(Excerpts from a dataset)

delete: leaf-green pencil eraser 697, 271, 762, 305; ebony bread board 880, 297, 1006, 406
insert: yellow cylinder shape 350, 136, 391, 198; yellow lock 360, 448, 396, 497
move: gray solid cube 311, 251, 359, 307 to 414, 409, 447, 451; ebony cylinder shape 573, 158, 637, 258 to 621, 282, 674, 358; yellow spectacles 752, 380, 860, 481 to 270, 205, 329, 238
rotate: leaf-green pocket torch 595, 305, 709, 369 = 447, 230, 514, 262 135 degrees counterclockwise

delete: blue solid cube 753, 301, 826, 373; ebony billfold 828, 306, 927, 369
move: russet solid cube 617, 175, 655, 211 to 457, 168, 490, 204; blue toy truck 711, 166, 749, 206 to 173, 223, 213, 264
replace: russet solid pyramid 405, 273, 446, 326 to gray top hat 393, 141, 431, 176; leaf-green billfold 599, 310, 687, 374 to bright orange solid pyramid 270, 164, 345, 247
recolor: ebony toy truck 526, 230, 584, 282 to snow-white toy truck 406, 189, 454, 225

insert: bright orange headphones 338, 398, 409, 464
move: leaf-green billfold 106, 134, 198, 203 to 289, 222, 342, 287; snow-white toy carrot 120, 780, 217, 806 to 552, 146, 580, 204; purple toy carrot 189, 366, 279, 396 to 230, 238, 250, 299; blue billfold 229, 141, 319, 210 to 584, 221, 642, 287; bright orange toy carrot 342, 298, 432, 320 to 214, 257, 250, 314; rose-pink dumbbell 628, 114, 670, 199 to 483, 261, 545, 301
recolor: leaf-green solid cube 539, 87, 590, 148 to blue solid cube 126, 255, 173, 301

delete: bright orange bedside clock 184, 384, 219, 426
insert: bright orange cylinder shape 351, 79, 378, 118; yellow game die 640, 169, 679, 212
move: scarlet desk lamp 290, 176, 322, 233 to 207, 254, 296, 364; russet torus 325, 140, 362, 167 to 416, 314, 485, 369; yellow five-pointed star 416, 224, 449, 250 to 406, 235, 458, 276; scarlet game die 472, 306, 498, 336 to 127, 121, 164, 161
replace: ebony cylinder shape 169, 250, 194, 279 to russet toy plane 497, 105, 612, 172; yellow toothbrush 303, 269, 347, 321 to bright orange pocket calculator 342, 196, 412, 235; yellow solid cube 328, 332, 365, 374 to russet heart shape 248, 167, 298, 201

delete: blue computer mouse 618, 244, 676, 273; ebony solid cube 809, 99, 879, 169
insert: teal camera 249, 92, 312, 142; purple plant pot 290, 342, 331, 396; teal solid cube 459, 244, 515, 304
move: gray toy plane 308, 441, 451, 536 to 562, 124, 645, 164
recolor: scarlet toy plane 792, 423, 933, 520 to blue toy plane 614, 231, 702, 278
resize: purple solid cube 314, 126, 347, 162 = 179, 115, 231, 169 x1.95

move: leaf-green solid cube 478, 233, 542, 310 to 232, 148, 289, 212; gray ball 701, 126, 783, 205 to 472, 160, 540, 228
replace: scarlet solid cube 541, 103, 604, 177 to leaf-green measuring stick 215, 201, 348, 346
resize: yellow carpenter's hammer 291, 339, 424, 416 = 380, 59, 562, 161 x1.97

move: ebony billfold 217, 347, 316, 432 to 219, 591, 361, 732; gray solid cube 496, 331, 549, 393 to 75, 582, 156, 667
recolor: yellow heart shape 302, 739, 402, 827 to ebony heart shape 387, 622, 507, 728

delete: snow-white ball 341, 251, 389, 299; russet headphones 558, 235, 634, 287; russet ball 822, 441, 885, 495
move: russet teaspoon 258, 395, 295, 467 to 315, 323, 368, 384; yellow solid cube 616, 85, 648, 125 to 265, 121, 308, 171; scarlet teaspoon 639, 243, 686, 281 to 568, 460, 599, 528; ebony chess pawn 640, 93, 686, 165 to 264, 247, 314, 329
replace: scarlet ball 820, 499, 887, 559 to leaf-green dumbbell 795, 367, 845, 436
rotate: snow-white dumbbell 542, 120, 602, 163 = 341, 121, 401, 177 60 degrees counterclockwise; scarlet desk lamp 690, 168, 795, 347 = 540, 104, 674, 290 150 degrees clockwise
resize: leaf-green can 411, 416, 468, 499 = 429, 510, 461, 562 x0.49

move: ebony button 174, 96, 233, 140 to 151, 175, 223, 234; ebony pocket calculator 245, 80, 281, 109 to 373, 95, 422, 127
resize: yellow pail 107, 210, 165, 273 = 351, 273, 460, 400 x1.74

▸ **WHAT YOU HAVE TO DO**: In the records above, the line with "insert: yellow cylinder" marks the start and the line with "move: gray solid" marks the end; copy that stretch exactly, both lines included, and nothing else.

▸ **ANSWER SPACE**:
insert: yellow cylinder shape 350, 136, 391, 198; yellow lock 360, 448, 396, 497
move: gray solid cube 311, 251, 359, 307 to 414, 409, 447, 451; ebony cylinder shape 573, 158, 637, 258 to 621, 282, 674, 358; yellow spectacles 752, 380, 860, 481 to 270, 205, 329, 238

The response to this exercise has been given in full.